_SET TASK:_
Convert the lines of the entries into a JSON list of strings, one string per line, omitting blank lines. Leave the picture markers out of your answer.

(Data items)
━━━━━━━━━━━━━━━━━━━━

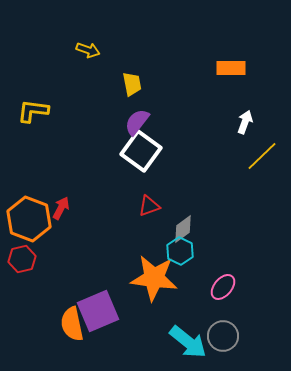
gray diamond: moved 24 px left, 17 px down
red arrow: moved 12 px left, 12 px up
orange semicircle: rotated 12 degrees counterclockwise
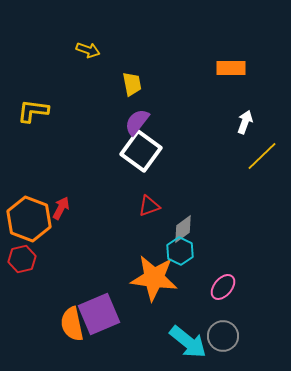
purple square: moved 1 px right, 3 px down
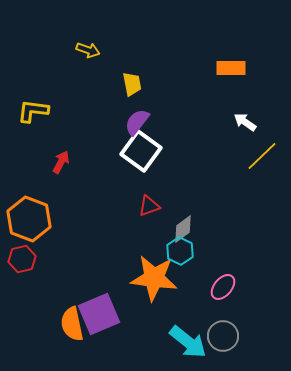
white arrow: rotated 75 degrees counterclockwise
red arrow: moved 46 px up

━━━━━━━━━━━━━━━━━━━━

_CORRECT RESPONSE:_
[
  "gray diamond: moved 24 px left, 17 px down",
  "red arrow: moved 12 px left, 12 px up",
  "orange semicircle: rotated 12 degrees counterclockwise",
  "purple square: moved 1 px right, 3 px down",
  "white arrow: rotated 75 degrees counterclockwise",
  "red arrow: moved 46 px up"
]